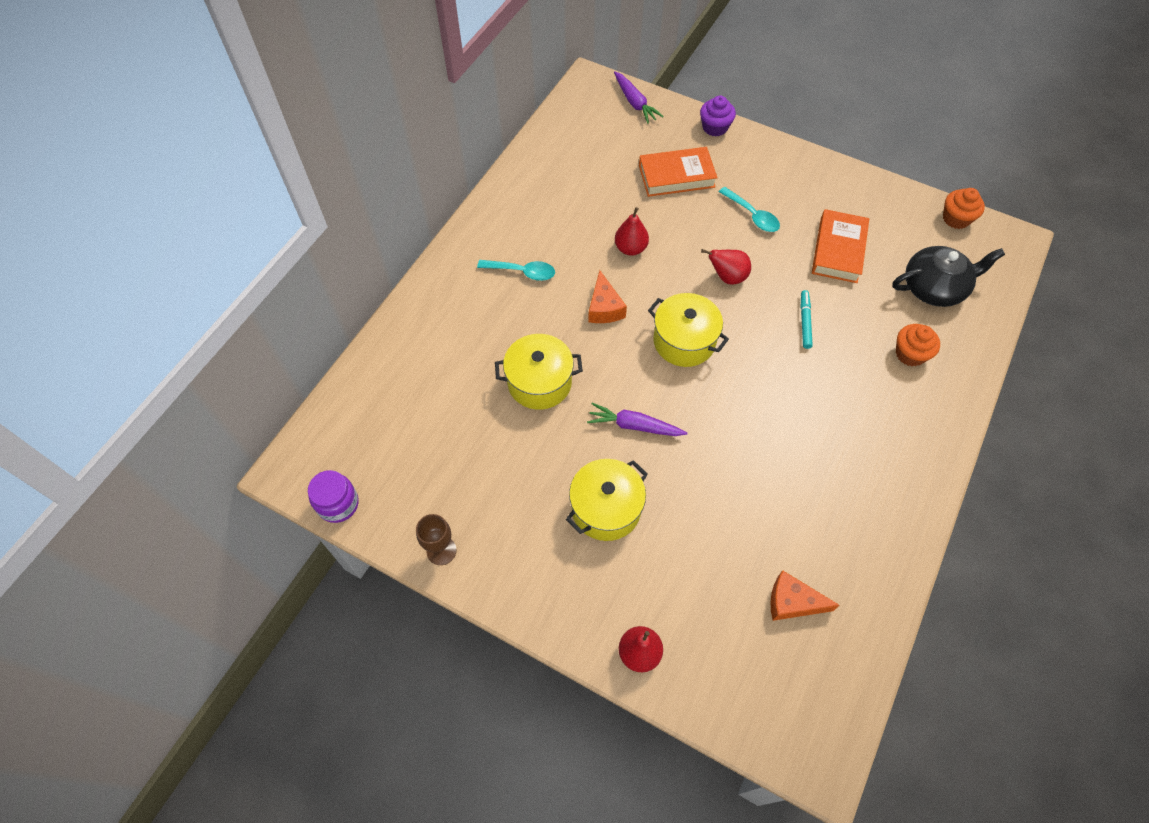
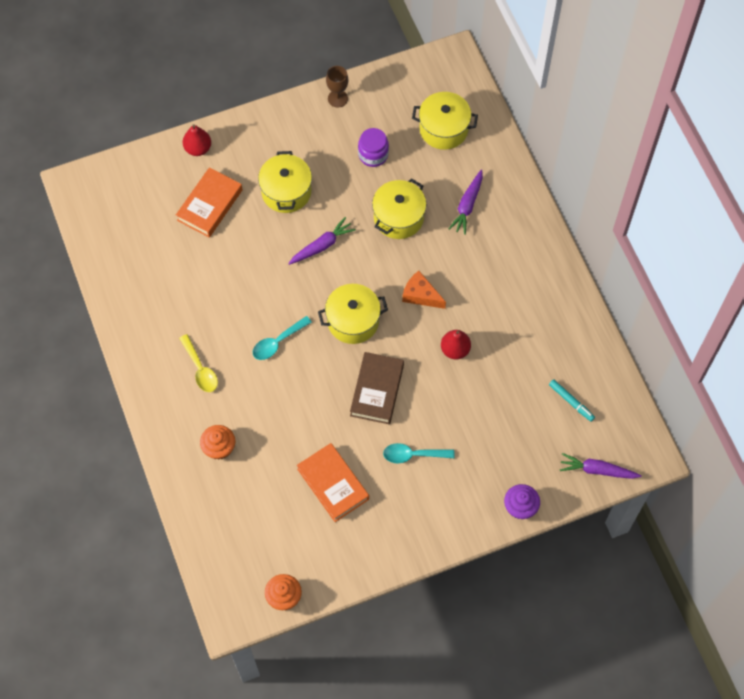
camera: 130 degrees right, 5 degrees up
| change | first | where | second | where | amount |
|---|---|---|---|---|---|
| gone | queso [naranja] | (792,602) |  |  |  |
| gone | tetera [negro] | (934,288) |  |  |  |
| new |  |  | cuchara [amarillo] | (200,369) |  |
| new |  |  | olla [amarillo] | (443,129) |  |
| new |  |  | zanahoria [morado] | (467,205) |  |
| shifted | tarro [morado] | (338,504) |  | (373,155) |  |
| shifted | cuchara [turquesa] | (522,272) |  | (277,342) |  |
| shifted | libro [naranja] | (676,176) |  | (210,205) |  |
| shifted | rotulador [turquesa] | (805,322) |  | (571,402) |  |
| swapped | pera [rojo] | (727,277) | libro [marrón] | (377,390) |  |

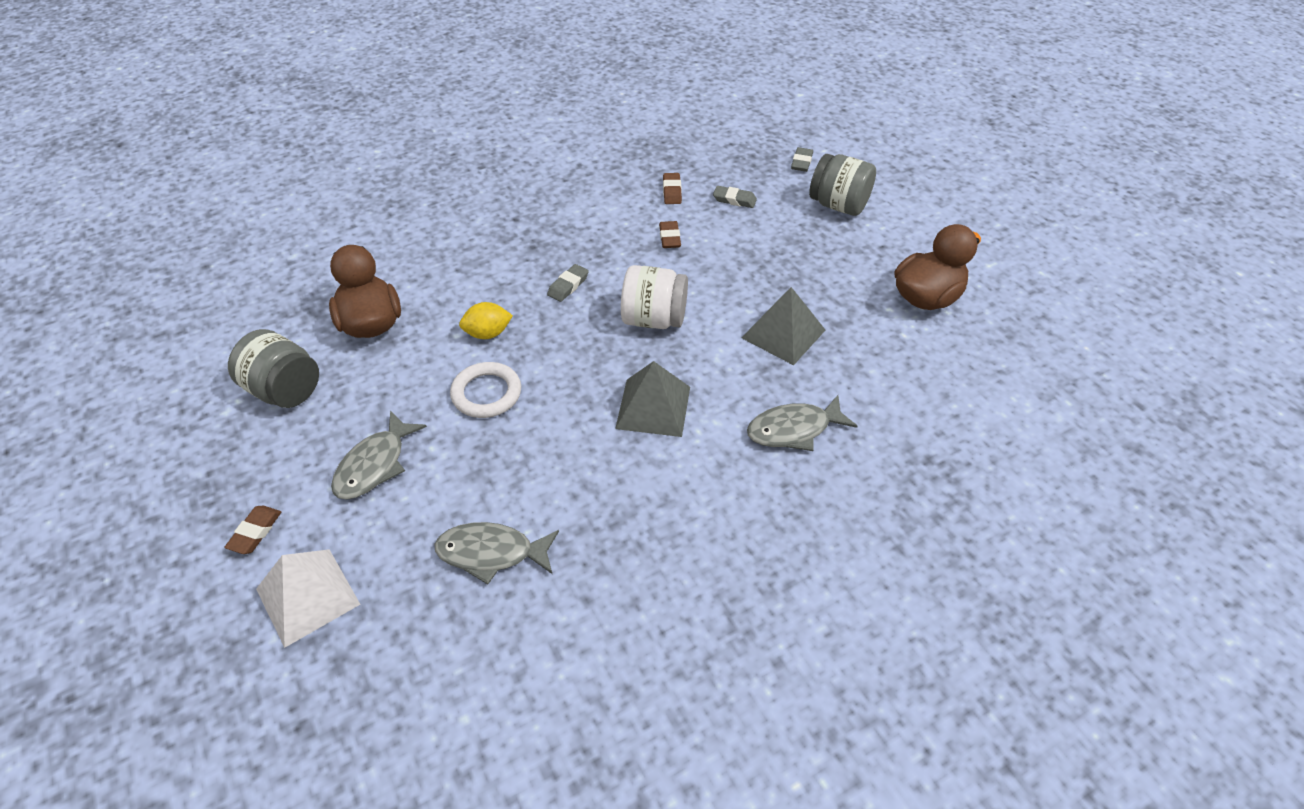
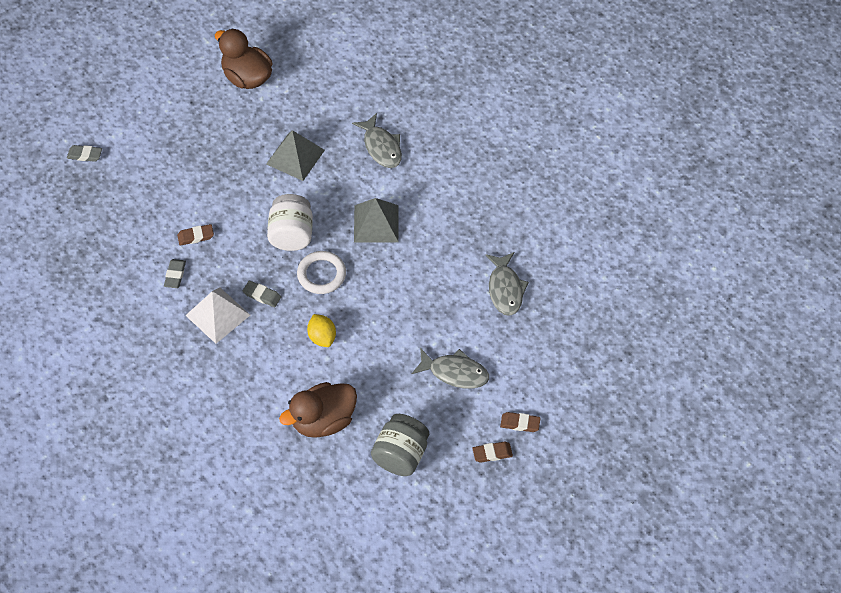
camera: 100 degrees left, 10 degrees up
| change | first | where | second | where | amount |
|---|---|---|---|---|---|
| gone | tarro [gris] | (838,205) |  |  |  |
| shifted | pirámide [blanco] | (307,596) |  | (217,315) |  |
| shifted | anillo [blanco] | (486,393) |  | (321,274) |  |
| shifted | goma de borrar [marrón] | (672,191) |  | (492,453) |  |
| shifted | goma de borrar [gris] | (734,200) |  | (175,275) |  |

Assignment:
Begin with the first line of the entries above and write out each line exactly, ending with the line containing "shifted | rotulador". Leave out pictures.

Result for this task:
camera: 130 degrees right, 5 degrees up
| change | first | where | second | where | amount |
|---|---|---|---|---|---|
| gone | queso [naranja] | (792,602) |  |  |  |
| gone | tetera [negro] | (934,288) |  |  |  |
| new |  |  | cuchara [amarillo] | (200,369) |  |
| new |  |  | olla [amarillo] | (443,129) |  |
| new |  |  | zanahoria [morado] | (467,205) |  |
| shifted | tarro [morado] | (338,504) |  | (373,155) |  |
| shifted | cuchara [turquesa] | (522,272) |  | (277,342) |  |
| shifted | libro [naranja] | (676,176) |  | (210,205) |  |
| shifted | rotulador [turquesa] | (805,322) |  | (571,402) |  |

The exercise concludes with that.